* [What the task requires]: Transcribe verbatim every line from the line containing "(349, 106) = (129, 620): none -> blue hat" to the end of the entries, including both endpoints. Output nothing beyond those lines.

[Information supplied — start]

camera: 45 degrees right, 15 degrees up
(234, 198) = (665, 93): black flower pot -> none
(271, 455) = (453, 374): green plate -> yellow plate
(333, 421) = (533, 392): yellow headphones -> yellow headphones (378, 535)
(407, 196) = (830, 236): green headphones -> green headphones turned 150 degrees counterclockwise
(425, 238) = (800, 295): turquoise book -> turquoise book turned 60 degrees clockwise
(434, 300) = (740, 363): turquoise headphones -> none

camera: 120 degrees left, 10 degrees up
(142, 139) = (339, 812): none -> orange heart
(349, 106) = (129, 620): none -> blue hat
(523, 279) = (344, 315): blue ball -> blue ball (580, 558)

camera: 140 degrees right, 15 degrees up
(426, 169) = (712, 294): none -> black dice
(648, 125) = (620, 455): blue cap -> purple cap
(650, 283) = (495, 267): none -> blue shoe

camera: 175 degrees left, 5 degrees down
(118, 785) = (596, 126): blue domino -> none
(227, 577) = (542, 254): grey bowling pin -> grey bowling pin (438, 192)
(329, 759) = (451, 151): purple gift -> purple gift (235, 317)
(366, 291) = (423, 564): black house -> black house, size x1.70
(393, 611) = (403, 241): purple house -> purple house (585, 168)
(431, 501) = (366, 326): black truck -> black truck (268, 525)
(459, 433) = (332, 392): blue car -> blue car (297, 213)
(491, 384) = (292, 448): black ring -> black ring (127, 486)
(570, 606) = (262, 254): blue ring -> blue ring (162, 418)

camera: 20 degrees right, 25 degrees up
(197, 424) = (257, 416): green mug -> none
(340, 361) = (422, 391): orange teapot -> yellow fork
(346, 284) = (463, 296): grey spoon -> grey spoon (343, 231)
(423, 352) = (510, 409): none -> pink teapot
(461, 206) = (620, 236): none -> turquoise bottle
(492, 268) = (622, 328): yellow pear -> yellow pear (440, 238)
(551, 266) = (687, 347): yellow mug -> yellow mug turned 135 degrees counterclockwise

[Information supplied — finish]

* [Response below]:
(349, 106) = (129, 620): none -> blue hat
(523, 279) = (344, 315): blue ball -> blue ball (580, 558)

camera: 140 degrees right, 15 degrees up
(426, 169) = (712, 294): none -> black dice
(648, 125) = (620, 455): blue cap -> purple cap
(650, 283) = (495, 267): none -> blue shoe

camera: 175 degrees left, 5 degrees down
(118, 785) = (596, 126): blue domino -> none
(227, 577) = (542, 254): grey bowling pin -> grey bowling pin (438, 192)
(329, 759) = (451, 151): purple gift -> purple gift (235, 317)
(366, 291) = (423, 564): black house -> black house, size x1.70
(393, 611) = (403, 241): purple house -> purple house (585, 168)
(431, 501) = (366, 326): black truck -> black truck (268, 525)
(459, 433) = (332, 392): blue car -> blue car (297, 213)
(491, 384) = (292, 448): black ring -> black ring (127, 486)
(570, 606) = (262, 254): blue ring -> blue ring (162, 418)

camera: 20 degrees right, 25 degrees up
(197, 424) = (257, 416): green mug -> none
(340, 361) = (422, 391): orange teapot -> yellow fork
(346, 284) = (463, 296): grey spoon -> grey spoon (343, 231)
(423, 352) = (510, 409): none -> pink teapot
(461, 206) = (620, 236): none -> turquoise bottle
(492, 268) = (622, 328): yellow pear -> yellow pear (440, 238)
(551, 266) = (687, 347): yellow mug -> yellow mug turned 135 degrees counterclockwise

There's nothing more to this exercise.